* [Description of the task]:
Set each record down exactly, excluding all images.

(Difference listings)
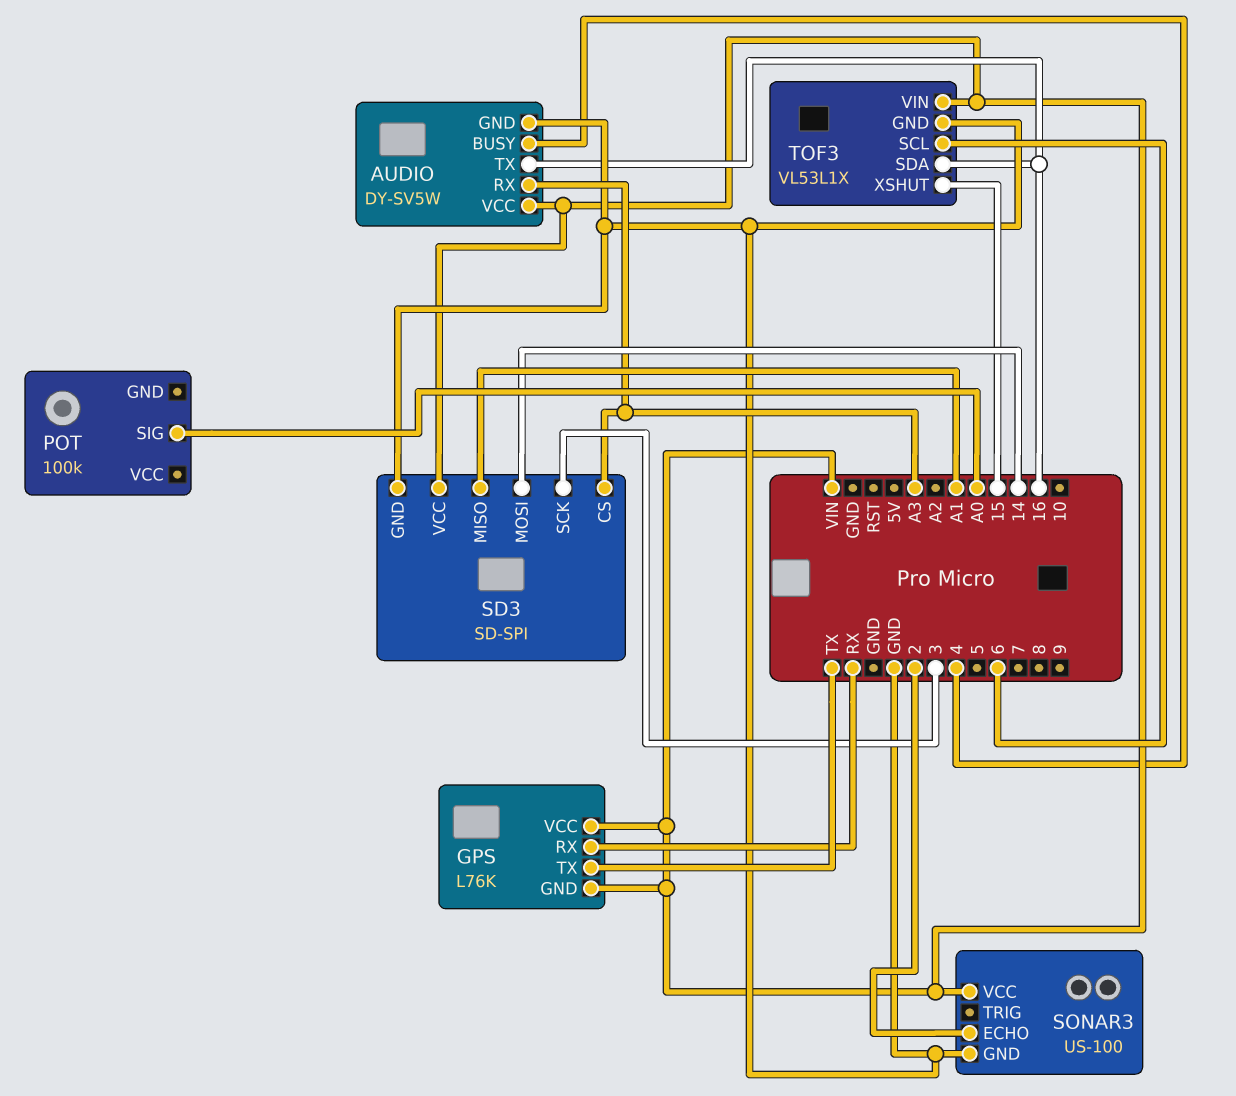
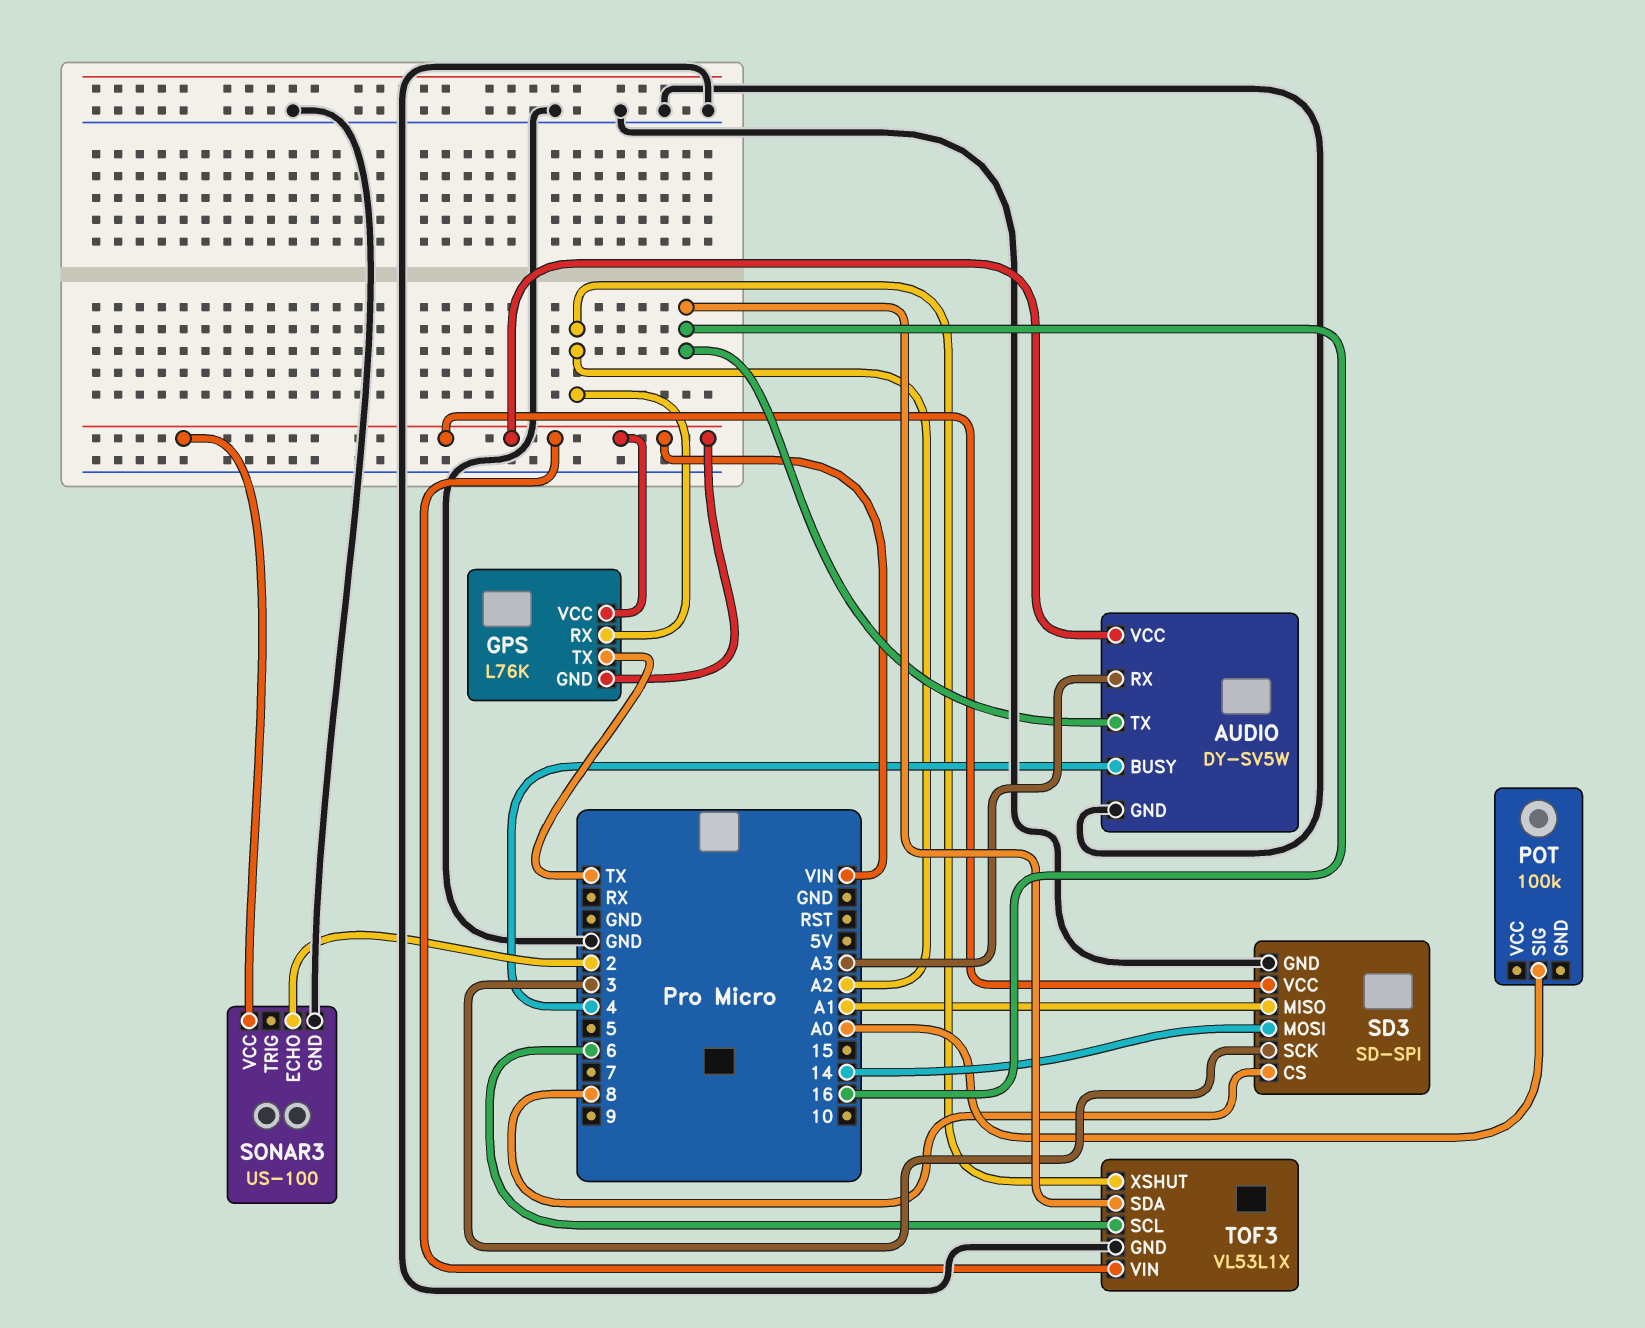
GPS pin RX: RX -> A2
SD3 pin CS: A3 -> 8
TOF3 pin XSHUT: 15 -> A2

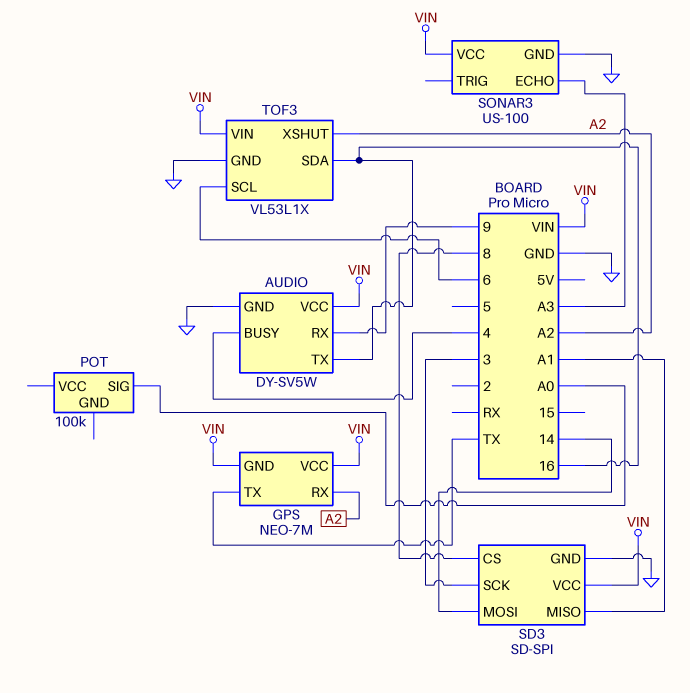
AUDIO pin RX: A3 -> 9
GPS: L76K -> NEO-7M
SONAR3 pin ECHO: 2 -> A3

* [Reply to the task]:
GPS pin RX: RX -> A2
SD3 pin CS: A3 -> 8
TOF3 pin XSHUT: 15 -> A2

AUDIO pin RX: A3 -> 9
GPS: L76K -> NEO-7M
SONAR3 pin ECHO: 2 -> A3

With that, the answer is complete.